**RAW DATA**
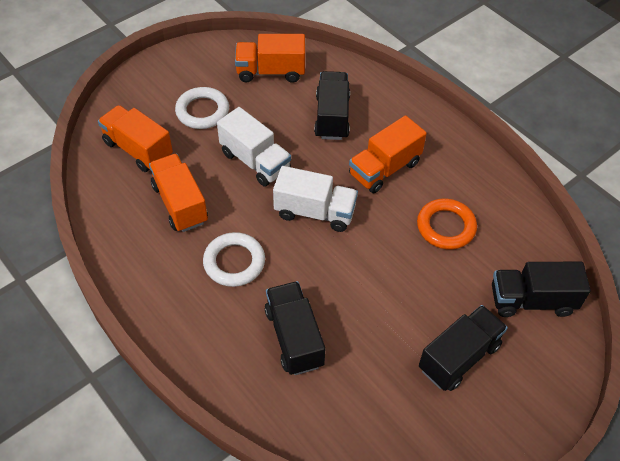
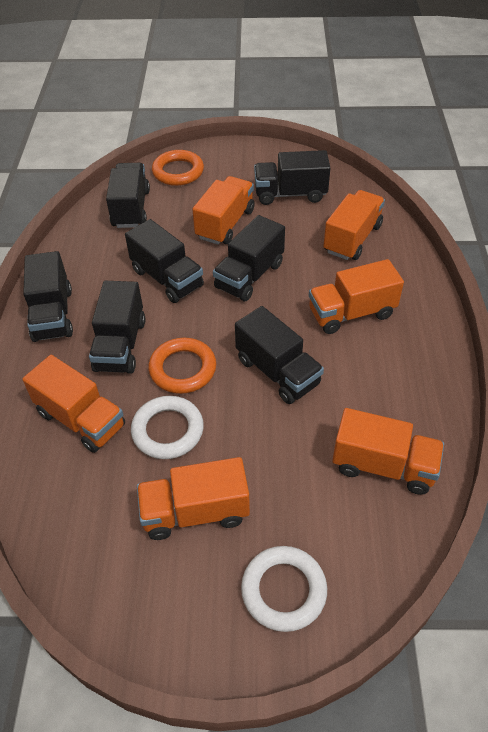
black truck: 4 -> 7
orange ring: 1 -> 2
orange truck: 4 -> 6
white truck: 2 -> 0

**EXERCISE REQUIREMENTS**
Using the material above, copy every line in which the string "truck" occurs.

**RESULT FOR THIS TASK**
black truck: 4 -> 7
orange truck: 4 -> 6
white truck: 2 -> 0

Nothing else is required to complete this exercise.